**INSTRUCTIONS TO FOLLOW:**
Repeat these records exactly, pictures excluded.

◆ ◆ ◆

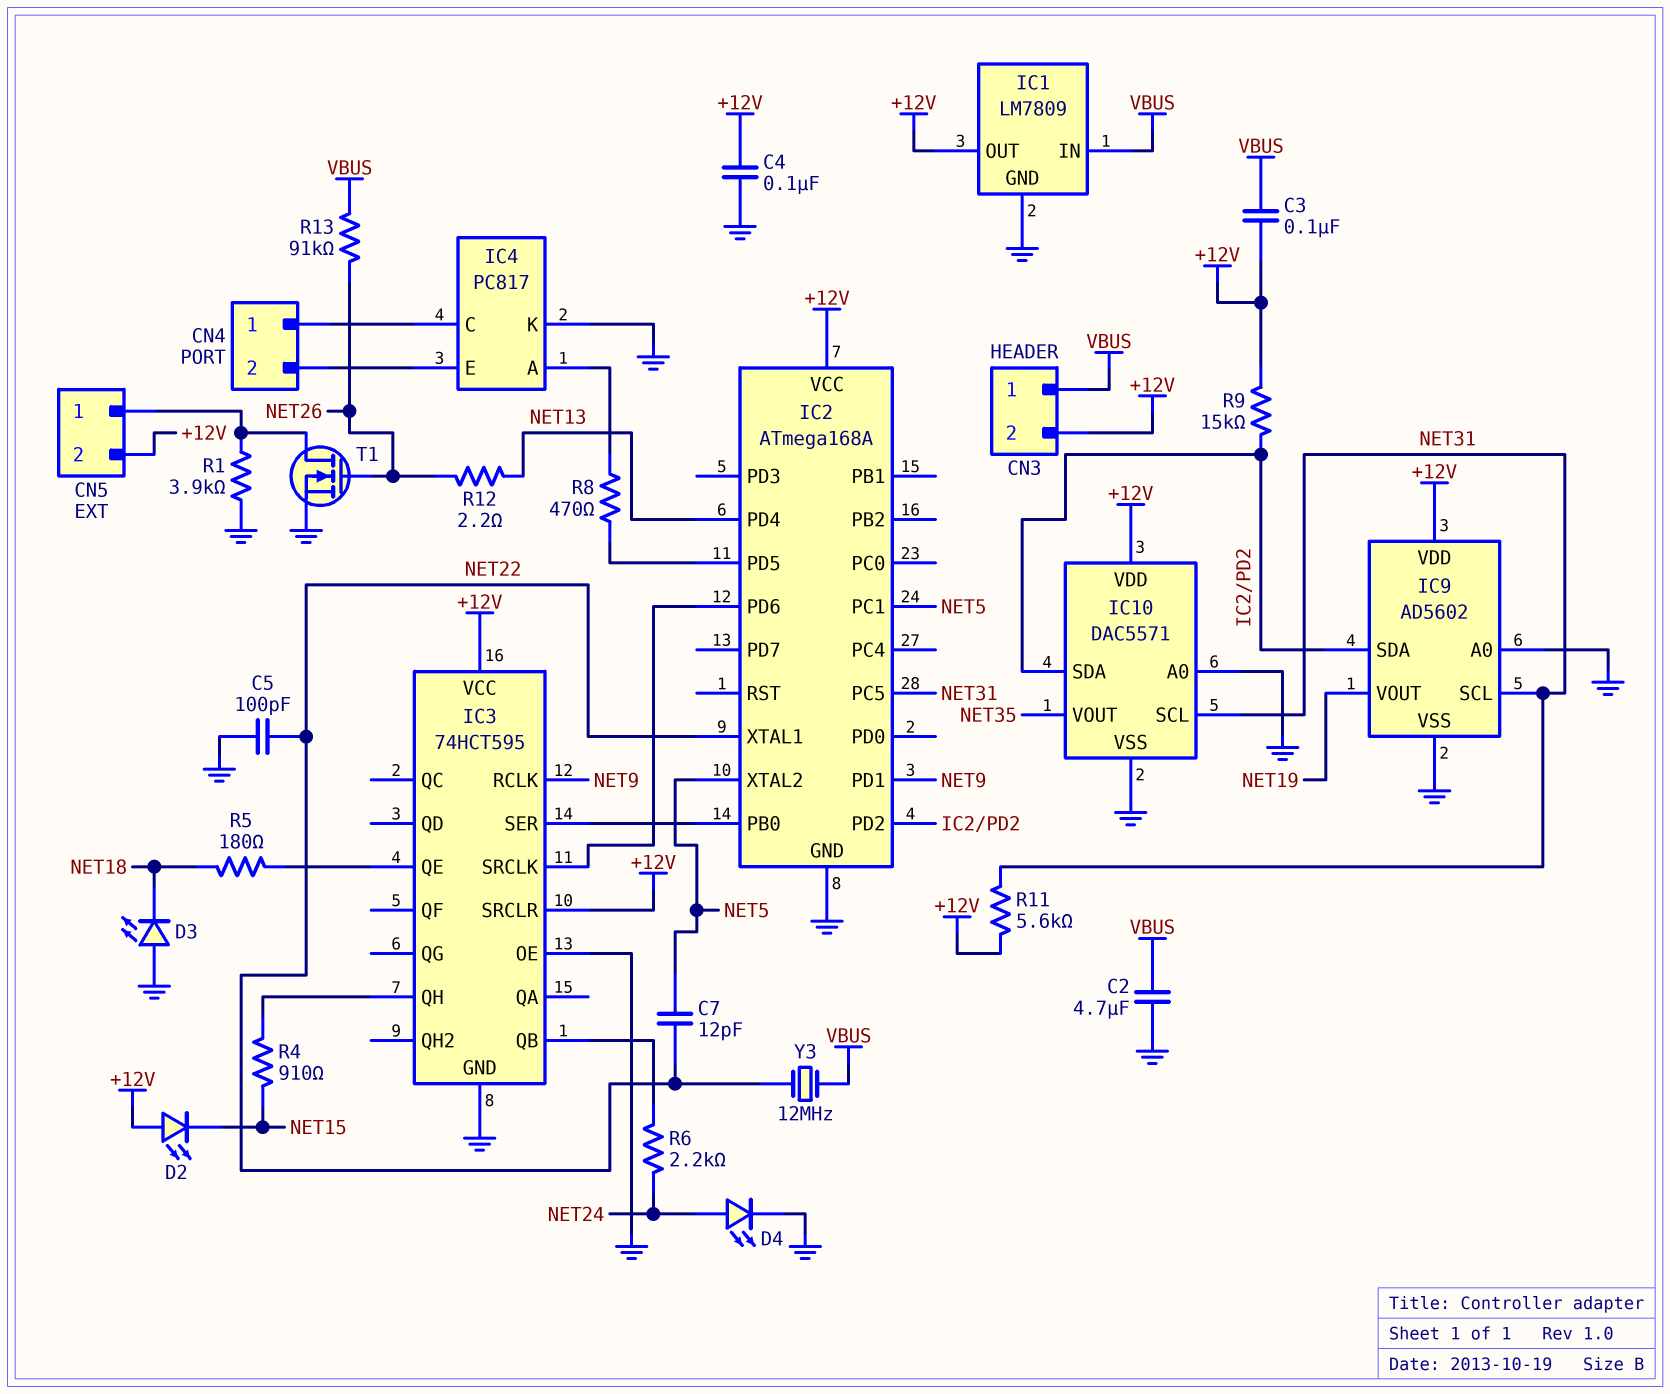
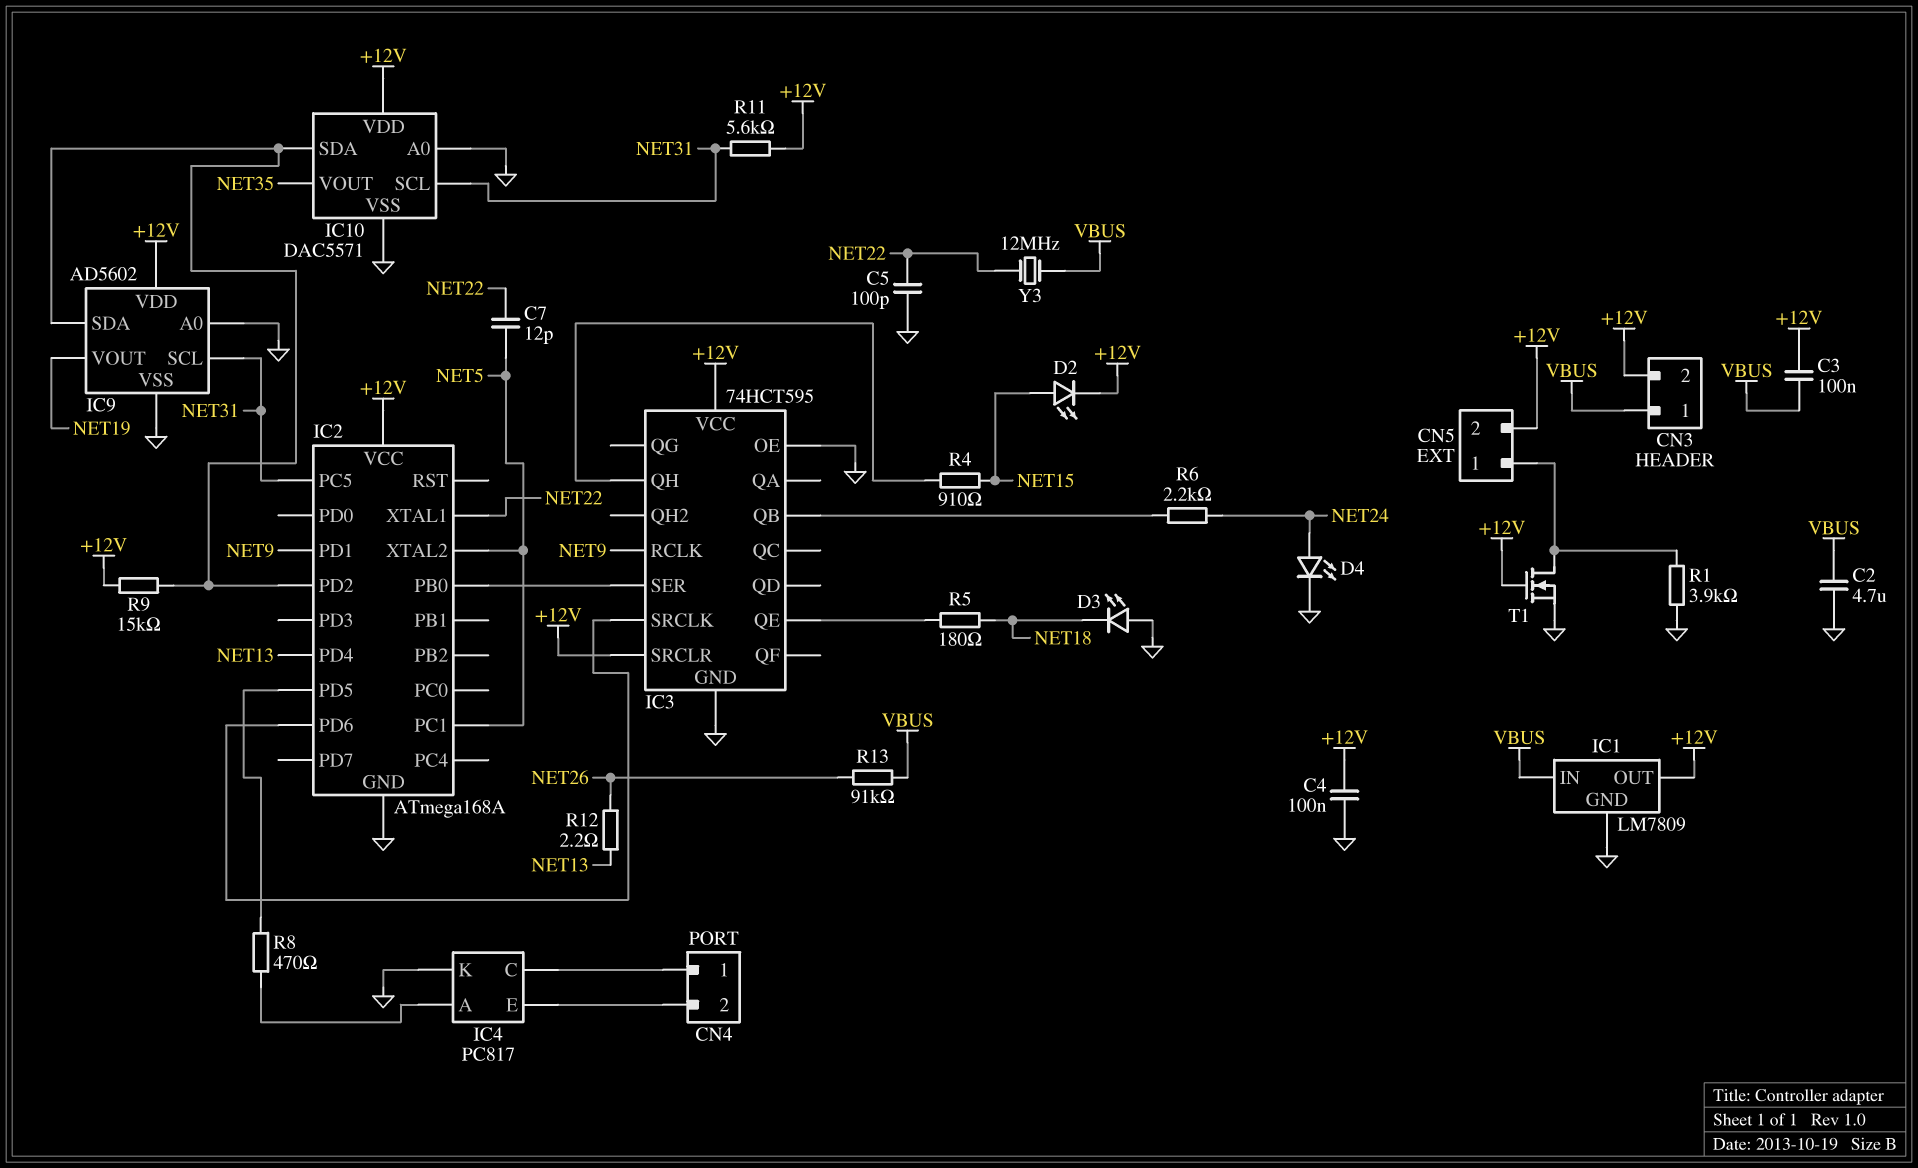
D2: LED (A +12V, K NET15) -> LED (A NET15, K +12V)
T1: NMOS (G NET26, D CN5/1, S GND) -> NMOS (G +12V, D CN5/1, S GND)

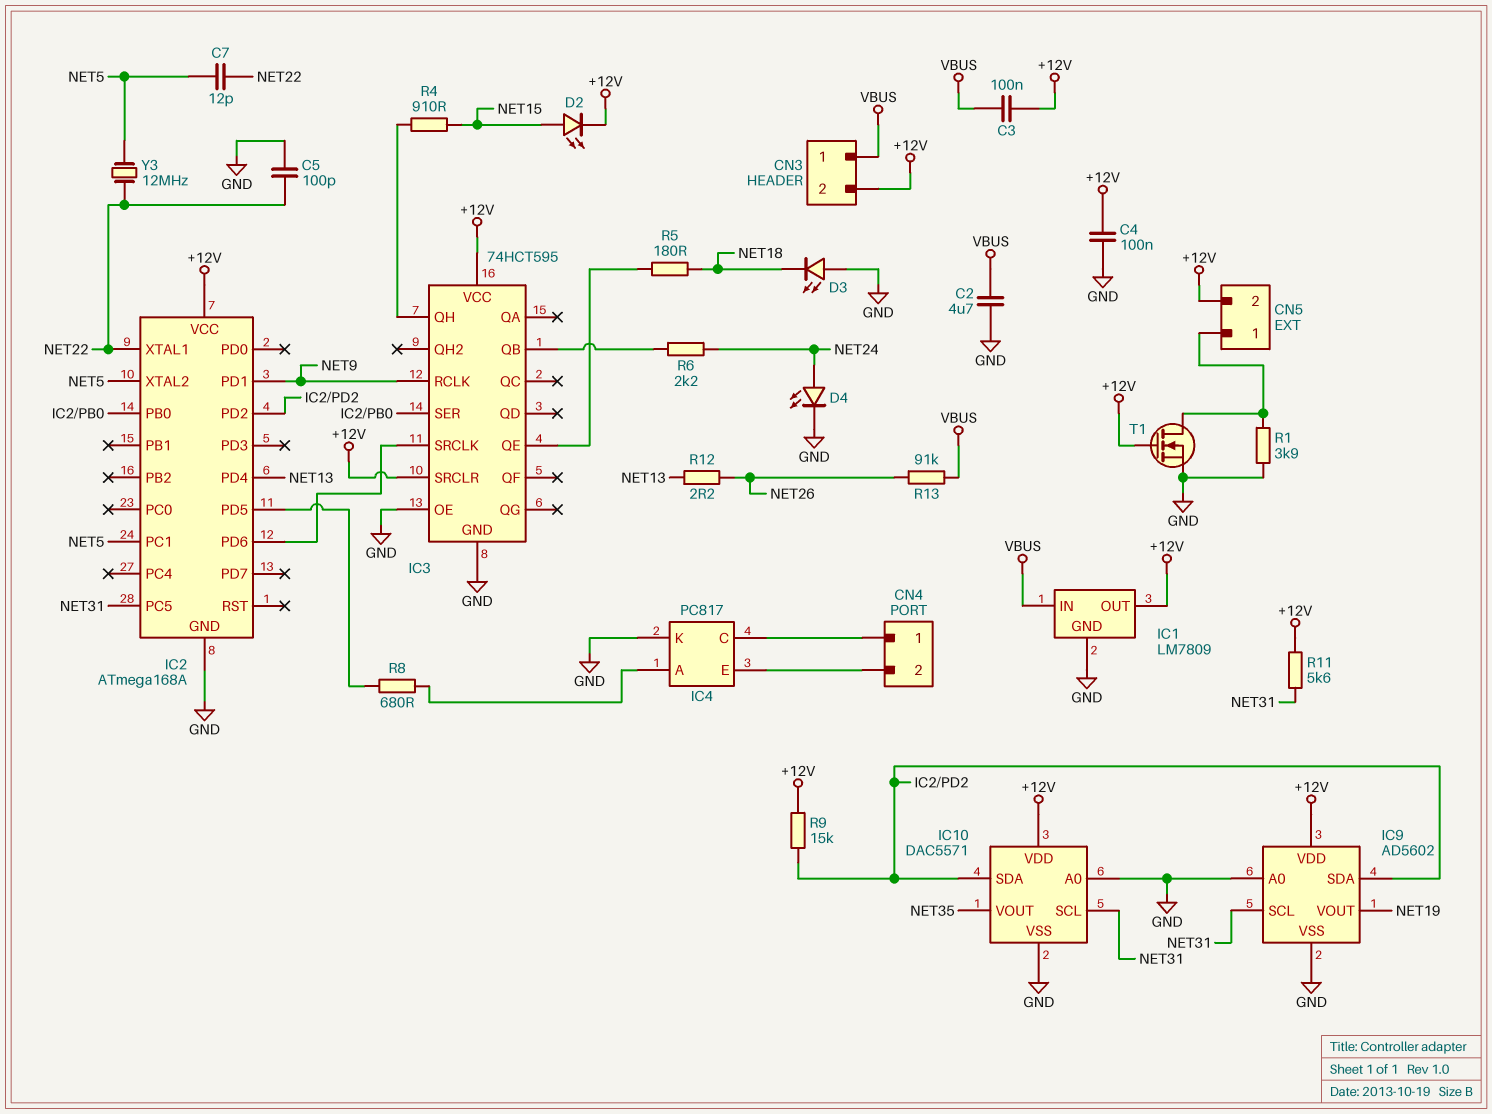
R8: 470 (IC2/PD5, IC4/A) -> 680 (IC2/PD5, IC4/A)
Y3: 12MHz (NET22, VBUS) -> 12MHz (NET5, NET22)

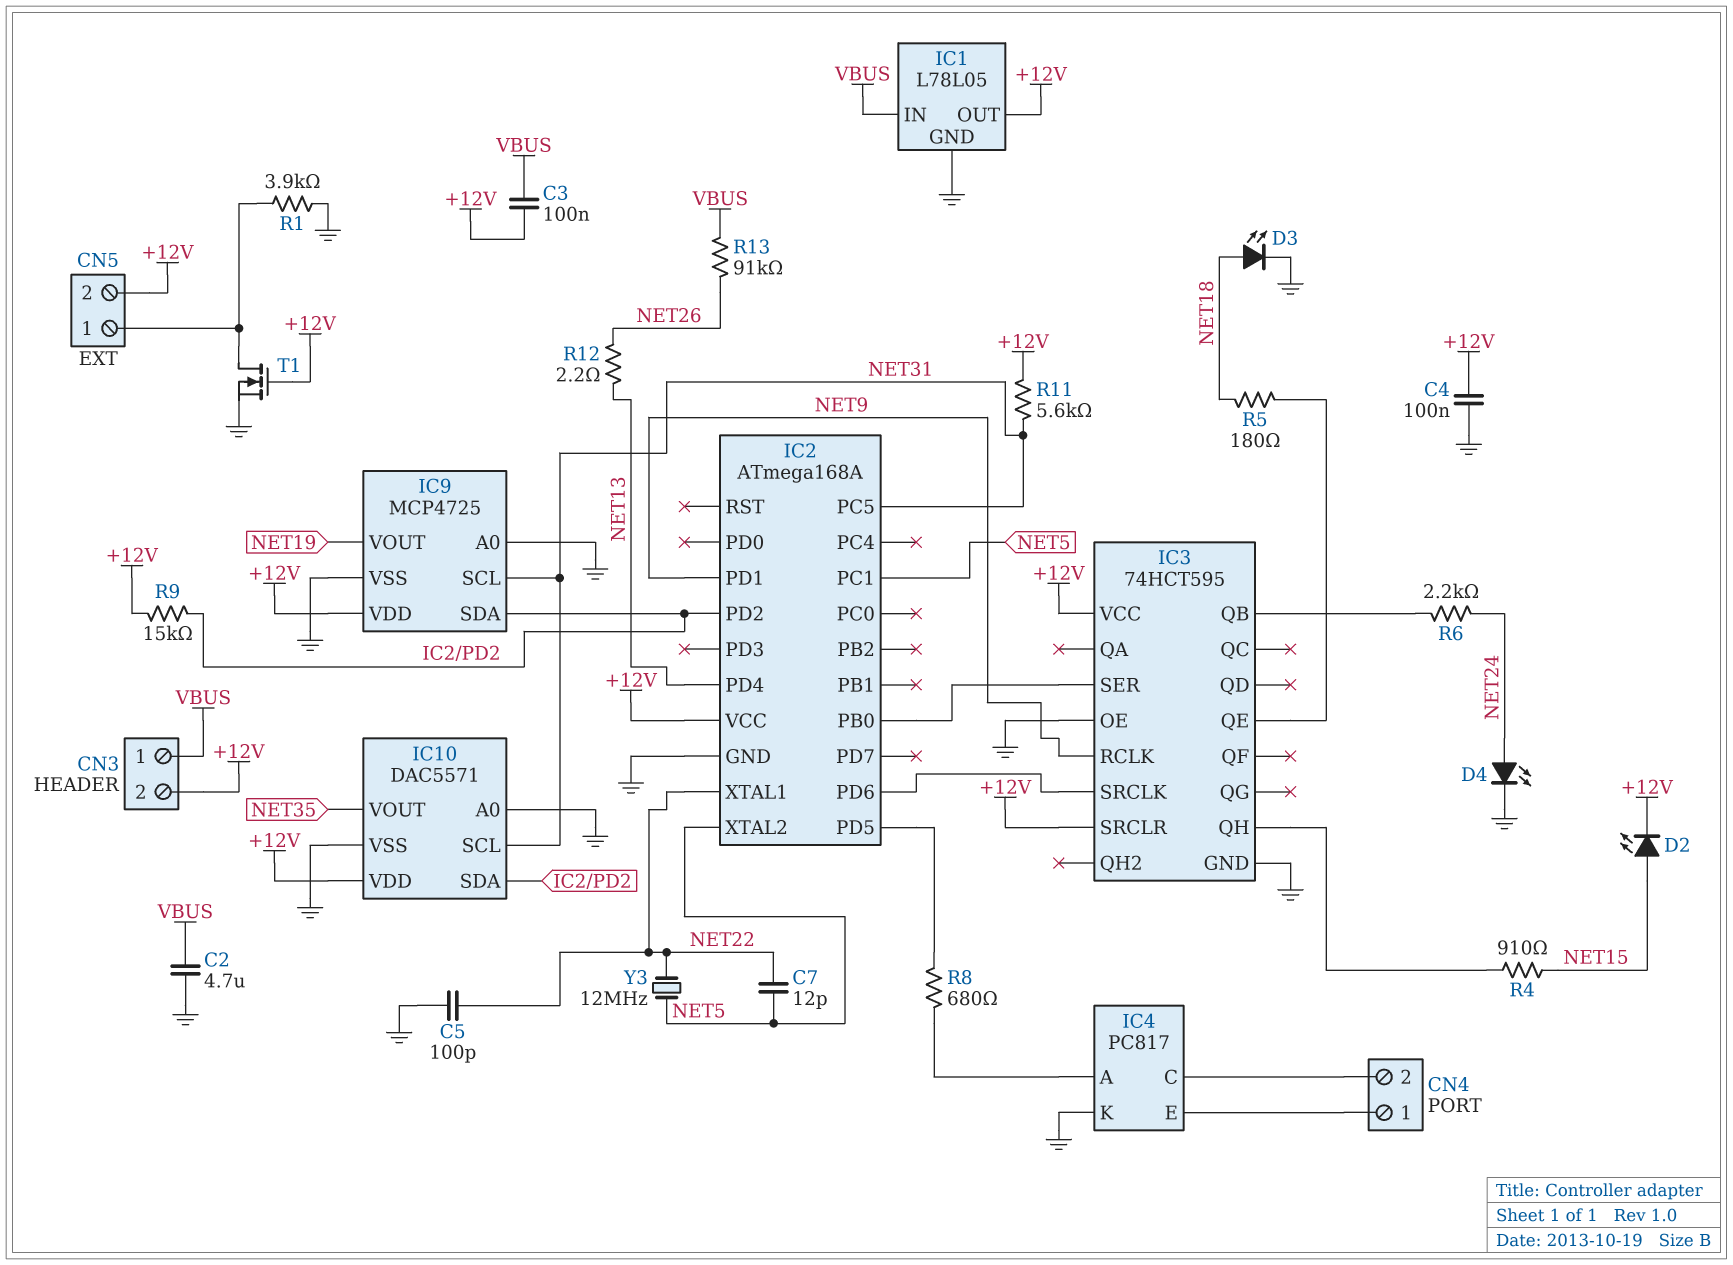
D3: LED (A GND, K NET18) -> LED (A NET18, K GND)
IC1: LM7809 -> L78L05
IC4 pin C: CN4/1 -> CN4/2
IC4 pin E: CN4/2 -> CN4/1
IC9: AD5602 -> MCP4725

◆ ◆ ◆

**RESULT BELOW:**
D2: LED (A +12V, K NET15) -> LED (A NET15, K +12V)
T1: NMOS (G NET26, D CN5/1, S GND) -> NMOS (G +12V, D CN5/1, S GND)

R8: 470 (IC2/PD5, IC4/A) -> 680 (IC2/PD5, IC4/A)
Y3: 12MHz (NET22, VBUS) -> 12MHz (NET5, NET22)

D3: LED (A GND, K NET18) -> LED (A NET18, K GND)
IC1: LM7809 -> L78L05
IC4 pin C: CN4/1 -> CN4/2
IC4 pin E: CN4/2 -> CN4/1
IC9: AD5602 -> MCP4725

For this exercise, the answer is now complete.